§ Brief
I would like every line of the records below that contains the word "satellite" copied.

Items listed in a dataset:
--------------------------------------------------
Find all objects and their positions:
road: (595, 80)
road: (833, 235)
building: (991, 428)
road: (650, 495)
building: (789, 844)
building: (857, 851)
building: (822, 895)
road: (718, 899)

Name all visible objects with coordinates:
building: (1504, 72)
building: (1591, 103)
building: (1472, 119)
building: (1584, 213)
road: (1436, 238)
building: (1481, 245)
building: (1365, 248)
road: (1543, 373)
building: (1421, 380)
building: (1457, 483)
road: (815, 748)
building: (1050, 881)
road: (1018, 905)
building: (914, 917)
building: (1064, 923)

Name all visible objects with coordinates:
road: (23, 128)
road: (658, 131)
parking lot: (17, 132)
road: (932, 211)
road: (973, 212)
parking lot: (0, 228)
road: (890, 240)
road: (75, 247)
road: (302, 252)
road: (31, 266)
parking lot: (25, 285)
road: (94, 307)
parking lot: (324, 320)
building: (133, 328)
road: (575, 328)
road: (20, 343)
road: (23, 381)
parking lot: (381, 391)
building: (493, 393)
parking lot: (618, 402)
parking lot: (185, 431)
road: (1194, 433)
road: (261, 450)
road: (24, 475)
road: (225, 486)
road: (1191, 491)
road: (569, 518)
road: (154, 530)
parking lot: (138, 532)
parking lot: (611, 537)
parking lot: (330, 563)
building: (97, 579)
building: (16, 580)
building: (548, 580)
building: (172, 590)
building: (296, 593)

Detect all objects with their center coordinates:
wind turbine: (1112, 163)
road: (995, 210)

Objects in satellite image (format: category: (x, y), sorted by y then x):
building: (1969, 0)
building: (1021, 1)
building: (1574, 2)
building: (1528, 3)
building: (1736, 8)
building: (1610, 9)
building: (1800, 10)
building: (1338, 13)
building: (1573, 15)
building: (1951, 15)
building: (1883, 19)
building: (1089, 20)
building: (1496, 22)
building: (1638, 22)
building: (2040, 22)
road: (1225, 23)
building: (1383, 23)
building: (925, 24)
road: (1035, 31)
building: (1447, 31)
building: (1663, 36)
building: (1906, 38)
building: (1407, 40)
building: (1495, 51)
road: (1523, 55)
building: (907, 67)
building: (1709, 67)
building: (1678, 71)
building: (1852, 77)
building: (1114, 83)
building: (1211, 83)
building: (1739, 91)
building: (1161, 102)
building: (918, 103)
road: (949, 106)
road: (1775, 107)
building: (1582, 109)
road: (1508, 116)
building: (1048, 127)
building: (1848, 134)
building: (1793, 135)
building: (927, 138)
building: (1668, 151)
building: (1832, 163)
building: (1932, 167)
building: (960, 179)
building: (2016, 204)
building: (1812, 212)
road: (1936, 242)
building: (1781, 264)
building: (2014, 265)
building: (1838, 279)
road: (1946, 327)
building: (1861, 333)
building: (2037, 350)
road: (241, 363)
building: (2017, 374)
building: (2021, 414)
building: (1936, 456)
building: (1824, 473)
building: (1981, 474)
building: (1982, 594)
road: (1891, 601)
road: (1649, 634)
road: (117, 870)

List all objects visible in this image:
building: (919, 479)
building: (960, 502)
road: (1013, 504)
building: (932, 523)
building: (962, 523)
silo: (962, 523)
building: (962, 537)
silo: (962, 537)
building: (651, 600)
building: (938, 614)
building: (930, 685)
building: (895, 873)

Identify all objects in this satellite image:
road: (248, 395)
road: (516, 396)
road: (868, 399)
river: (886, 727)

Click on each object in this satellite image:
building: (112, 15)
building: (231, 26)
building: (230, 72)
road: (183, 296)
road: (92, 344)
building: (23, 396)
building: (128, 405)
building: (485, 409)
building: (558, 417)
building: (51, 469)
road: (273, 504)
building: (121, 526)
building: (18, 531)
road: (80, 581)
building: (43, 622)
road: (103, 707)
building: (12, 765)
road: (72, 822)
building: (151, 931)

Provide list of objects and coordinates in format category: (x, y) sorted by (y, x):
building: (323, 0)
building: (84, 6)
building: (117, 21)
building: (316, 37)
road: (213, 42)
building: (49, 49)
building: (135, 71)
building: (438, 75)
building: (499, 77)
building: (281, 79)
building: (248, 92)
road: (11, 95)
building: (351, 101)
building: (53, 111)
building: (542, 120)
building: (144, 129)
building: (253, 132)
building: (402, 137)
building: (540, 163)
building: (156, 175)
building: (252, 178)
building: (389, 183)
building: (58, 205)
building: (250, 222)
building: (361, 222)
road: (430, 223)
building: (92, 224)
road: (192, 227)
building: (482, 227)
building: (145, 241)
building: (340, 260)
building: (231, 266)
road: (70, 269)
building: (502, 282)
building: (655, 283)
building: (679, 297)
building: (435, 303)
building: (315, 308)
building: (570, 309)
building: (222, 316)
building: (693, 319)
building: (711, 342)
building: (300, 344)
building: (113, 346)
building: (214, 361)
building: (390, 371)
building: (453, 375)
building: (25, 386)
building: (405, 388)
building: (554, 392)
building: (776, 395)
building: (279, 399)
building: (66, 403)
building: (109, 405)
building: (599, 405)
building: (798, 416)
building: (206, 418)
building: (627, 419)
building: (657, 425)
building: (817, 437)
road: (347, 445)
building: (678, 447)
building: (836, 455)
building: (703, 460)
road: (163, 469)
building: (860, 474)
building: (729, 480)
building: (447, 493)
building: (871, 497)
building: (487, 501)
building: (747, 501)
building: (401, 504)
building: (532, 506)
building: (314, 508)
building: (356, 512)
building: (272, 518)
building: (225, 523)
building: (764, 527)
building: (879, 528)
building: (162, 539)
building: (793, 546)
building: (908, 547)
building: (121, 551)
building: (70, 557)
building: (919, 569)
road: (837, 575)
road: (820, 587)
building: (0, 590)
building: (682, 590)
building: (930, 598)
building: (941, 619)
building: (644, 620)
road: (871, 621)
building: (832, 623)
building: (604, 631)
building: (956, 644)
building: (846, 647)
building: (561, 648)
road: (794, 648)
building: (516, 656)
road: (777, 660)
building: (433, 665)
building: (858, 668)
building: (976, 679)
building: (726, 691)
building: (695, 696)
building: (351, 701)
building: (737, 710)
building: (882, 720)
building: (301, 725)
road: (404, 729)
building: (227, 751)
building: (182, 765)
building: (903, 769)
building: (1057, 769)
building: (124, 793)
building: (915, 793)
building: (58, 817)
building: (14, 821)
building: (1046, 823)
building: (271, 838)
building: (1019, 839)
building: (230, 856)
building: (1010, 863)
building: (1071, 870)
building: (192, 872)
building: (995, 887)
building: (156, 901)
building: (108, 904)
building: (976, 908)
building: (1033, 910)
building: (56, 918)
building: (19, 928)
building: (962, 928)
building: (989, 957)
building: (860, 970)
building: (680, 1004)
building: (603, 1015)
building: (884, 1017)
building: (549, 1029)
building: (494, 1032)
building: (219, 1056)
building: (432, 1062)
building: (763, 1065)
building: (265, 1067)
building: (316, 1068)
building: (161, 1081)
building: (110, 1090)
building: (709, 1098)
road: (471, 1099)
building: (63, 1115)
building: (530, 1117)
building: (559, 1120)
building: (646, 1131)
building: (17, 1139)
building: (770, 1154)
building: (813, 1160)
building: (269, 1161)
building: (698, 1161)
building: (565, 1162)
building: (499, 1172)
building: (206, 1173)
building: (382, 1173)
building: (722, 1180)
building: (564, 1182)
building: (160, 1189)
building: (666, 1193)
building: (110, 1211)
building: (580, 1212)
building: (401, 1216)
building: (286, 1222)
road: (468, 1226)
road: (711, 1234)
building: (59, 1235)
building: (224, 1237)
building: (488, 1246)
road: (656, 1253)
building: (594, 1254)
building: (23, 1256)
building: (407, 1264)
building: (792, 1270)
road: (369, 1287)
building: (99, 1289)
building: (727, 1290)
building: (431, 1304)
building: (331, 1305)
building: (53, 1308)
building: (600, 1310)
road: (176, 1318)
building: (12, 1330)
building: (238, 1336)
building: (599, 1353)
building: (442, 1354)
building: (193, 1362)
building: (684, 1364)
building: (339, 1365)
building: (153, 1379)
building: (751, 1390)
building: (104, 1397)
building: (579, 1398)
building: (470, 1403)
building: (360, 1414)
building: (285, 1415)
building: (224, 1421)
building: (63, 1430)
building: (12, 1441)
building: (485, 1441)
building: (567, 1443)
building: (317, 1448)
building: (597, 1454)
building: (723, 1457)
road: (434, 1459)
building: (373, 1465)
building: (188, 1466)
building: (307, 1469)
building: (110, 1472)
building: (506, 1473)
--------------------------------------------------
§ Reply to the exercise
Objects in satellite image (format: category: (x, y), sorted by y then x):
Identify all objects in this satellite image:
Click on each object in this satellite image:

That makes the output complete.